(Object transformation records)
########################################
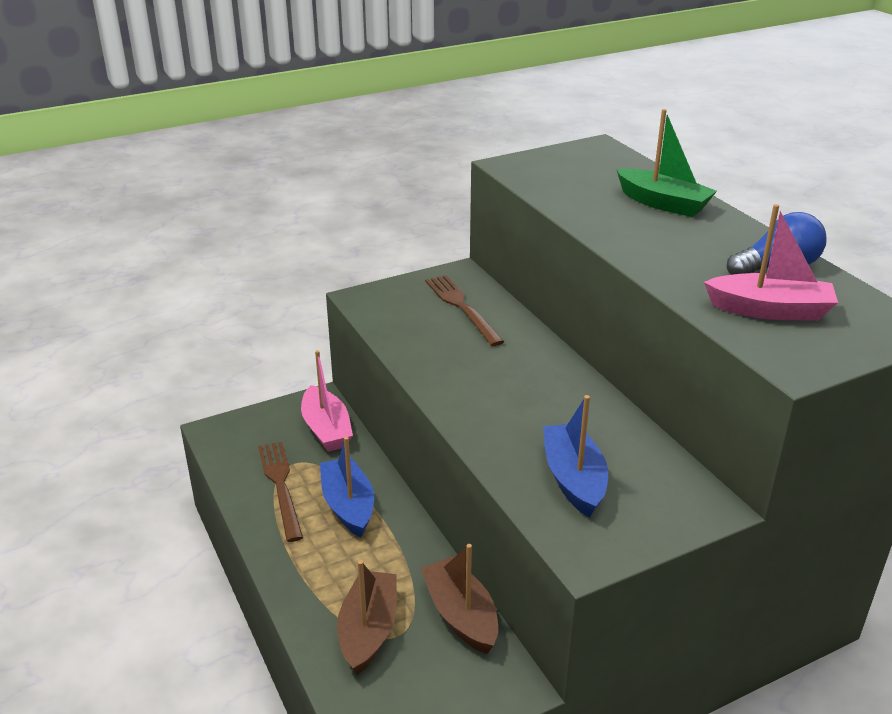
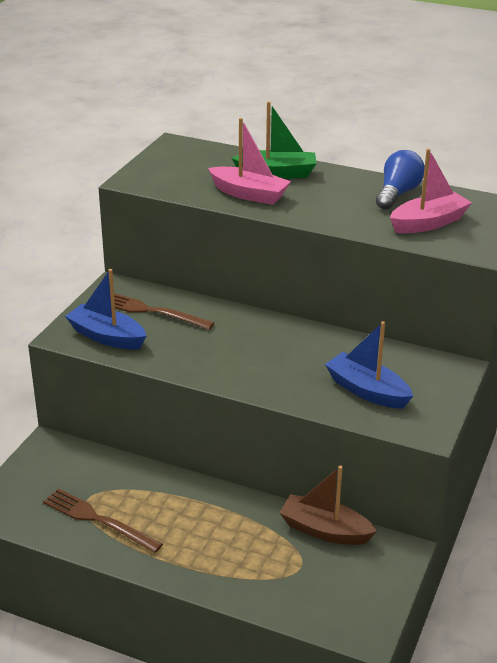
camera: 40 degrees left, 0 degrees up
(326, 429) = (81, 462): pink boat -> pink boat (249, 194)
(348, 505) = (166, 505): blue boat -> blue boat (107, 337)
(368, 630) = (280, 574): brown boat -> none

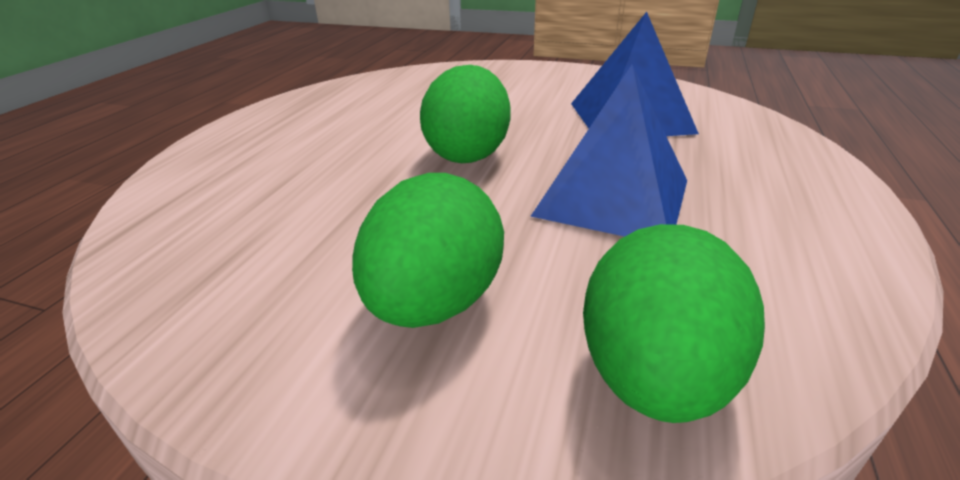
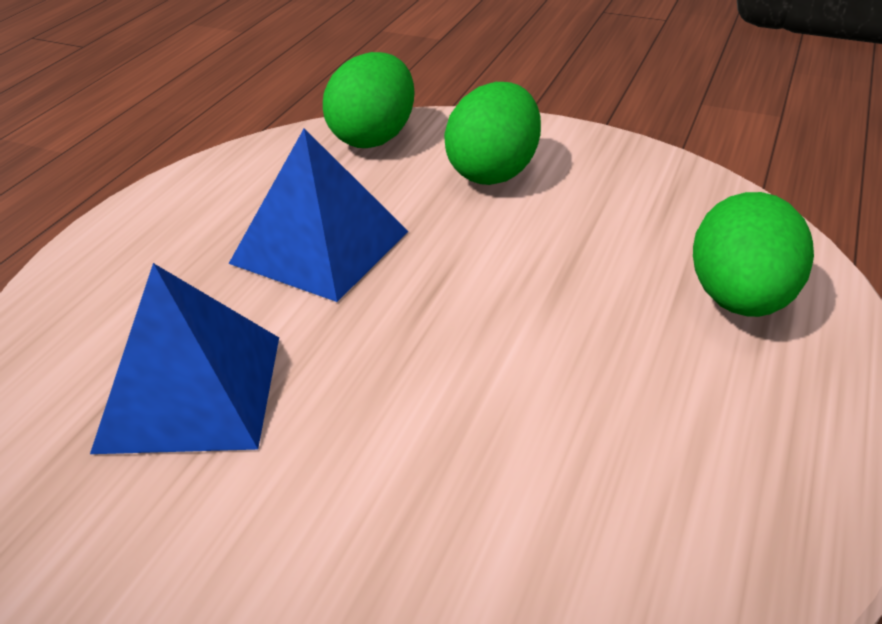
camera: 175 degrees left, 5 degrees up
(468, 153) = (459, 322): green egg -> green egg (740, 300)

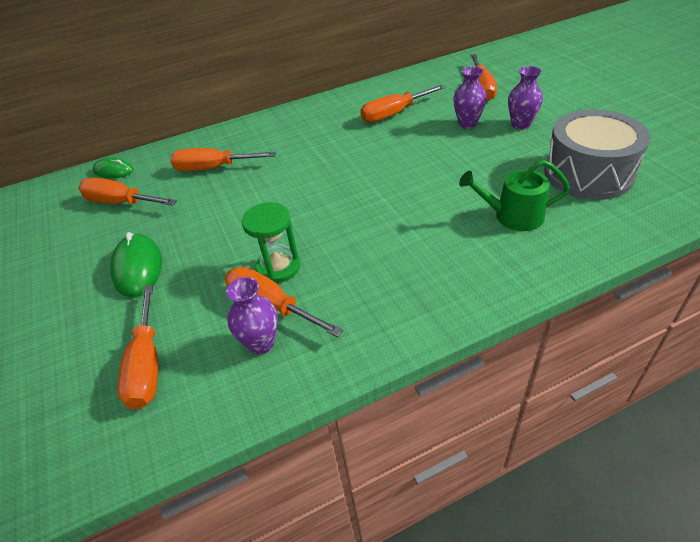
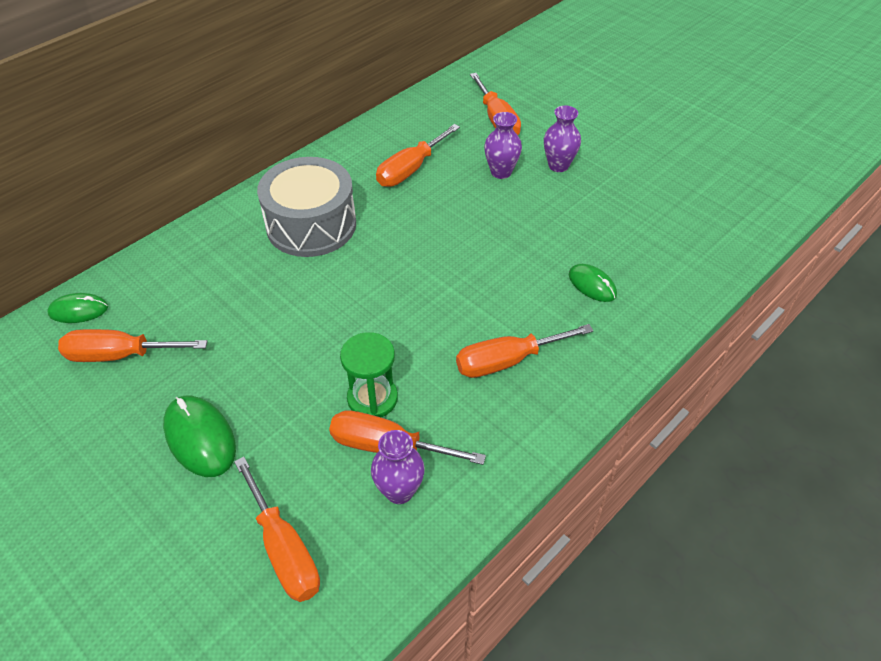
camera: 25 degrees left, 5 degrees up
(213, 168) = (219, 283): orange screwdriver -> orange screwdriver (507, 361)
(512, 216) = (592, 285): green watering can -> green mouse
(588, 173) = (646, 219): grey drum -> grey drum (311, 225)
########################################
WHAT IS EXPECTED
Print nothing but the lines from the line with "(213, 168) = (219, 283): orange" to the last line of the records above. Both of those lines count.

ANSWER TO THIS EXERCISE
(213, 168) = (219, 283): orange screwdriver -> orange screwdriver (507, 361)
(512, 216) = (592, 285): green watering can -> green mouse
(588, 173) = (646, 219): grey drum -> grey drum (311, 225)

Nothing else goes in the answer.